Work task.
Please restate the data below word for word, omitting all images.

== Dataset excerpt

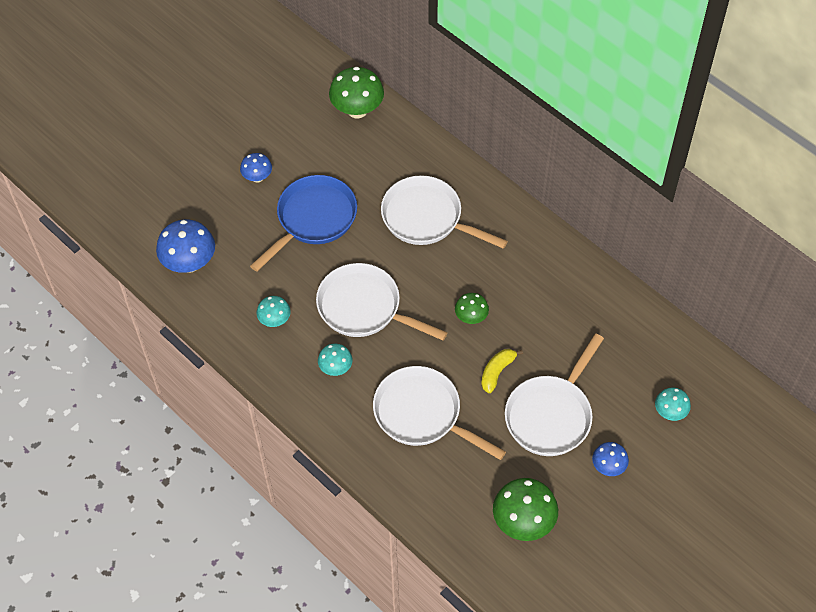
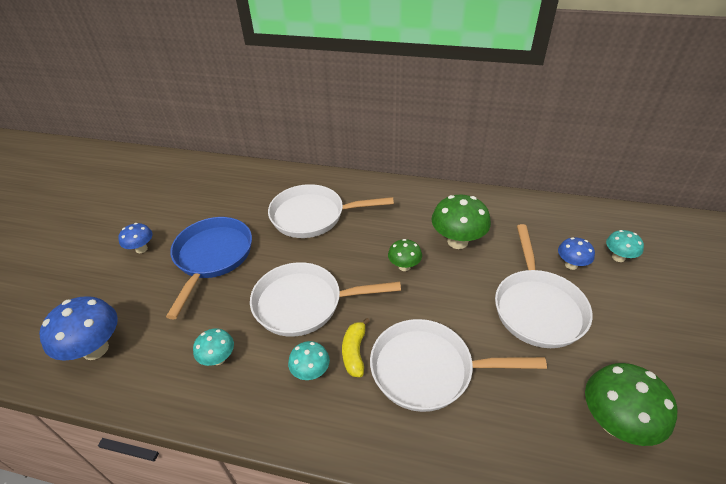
camera: 30 degrees left, 15 degrees down
(357, 110) = (209, 175): green mushroom -> green mushroom (457, 241)
(497, 372) = (462, 297): yellow banana -> yellow banana (354, 352)
(608, 467) = (624, 324): blue mushroom -> blue mushroom (571, 265)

====

Your solution.
camera: 30 degrees left, 15 degrees down
(357, 110) = (209, 175): green mushroom -> green mushroom (457, 241)
(497, 372) = (462, 297): yellow banana -> yellow banana (354, 352)
(608, 467) = (624, 324): blue mushroom -> blue mushroom (571, 265)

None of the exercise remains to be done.